_REQUIRED WORK_
A verbatim reproduction of the lines below, from the line containing "camera: 65 degrees right, 0 degrees up" through the line containing "(915, 611) = (227, 525): yellow", both ends included, is the whole required output.

_RECORDS FOR THE EXERCISE_

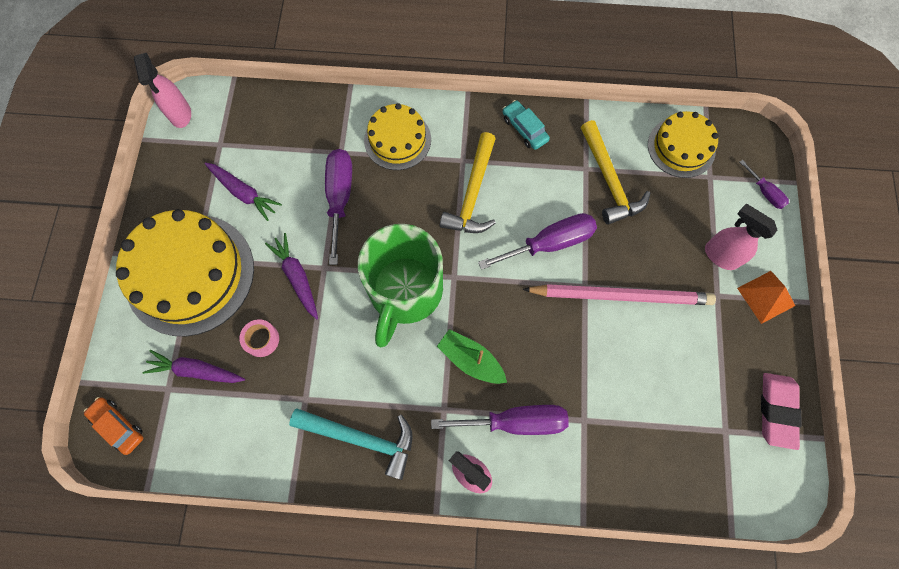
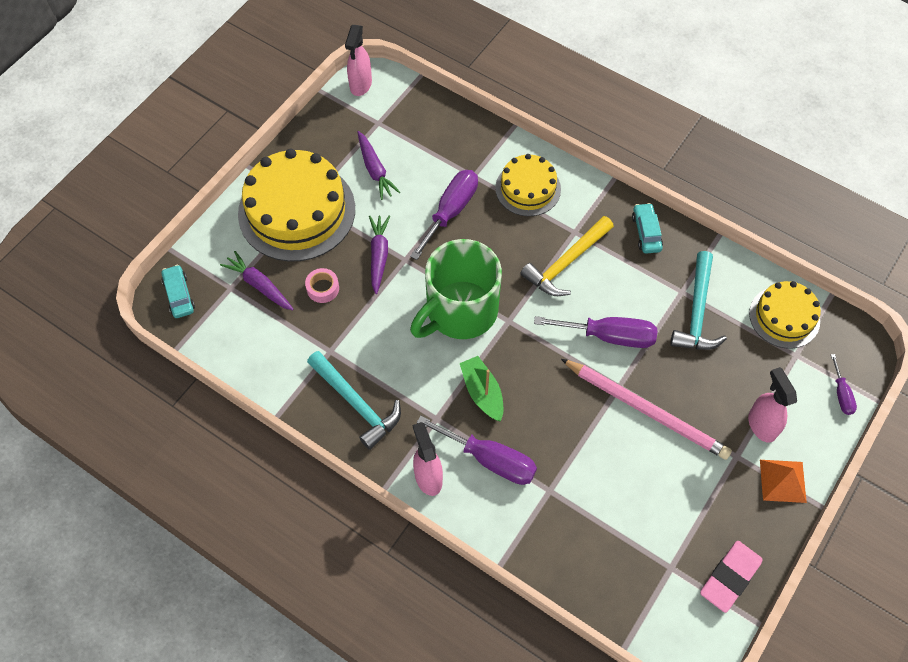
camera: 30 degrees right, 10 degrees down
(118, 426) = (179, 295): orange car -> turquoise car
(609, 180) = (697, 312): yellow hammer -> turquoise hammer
...
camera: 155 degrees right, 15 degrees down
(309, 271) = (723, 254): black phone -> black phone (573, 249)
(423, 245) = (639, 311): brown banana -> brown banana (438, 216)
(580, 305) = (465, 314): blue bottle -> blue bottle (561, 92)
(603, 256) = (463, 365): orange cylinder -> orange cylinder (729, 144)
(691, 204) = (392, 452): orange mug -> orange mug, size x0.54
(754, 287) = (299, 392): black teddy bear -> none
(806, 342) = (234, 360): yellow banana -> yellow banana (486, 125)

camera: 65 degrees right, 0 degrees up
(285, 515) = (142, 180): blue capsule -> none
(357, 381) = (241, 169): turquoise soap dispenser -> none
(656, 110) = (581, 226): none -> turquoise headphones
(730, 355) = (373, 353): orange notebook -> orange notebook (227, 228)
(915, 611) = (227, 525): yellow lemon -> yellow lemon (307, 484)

_WRITTEN REPLY_
camera: 65 degrees right, 0 degrees up
(285, 515) = (142, 180): blue capsule -> none
(357, 381) = (241, 169): turquoise soap dispenser -> none
(656, 110) = (581, 226): none -> turquoise headphones
(730, 355) = (373, 353): orange notebook -> orange notebook (227, 228)
(915, 611) = (227, 525): yellow lemon -> yellow lemon (307, 484)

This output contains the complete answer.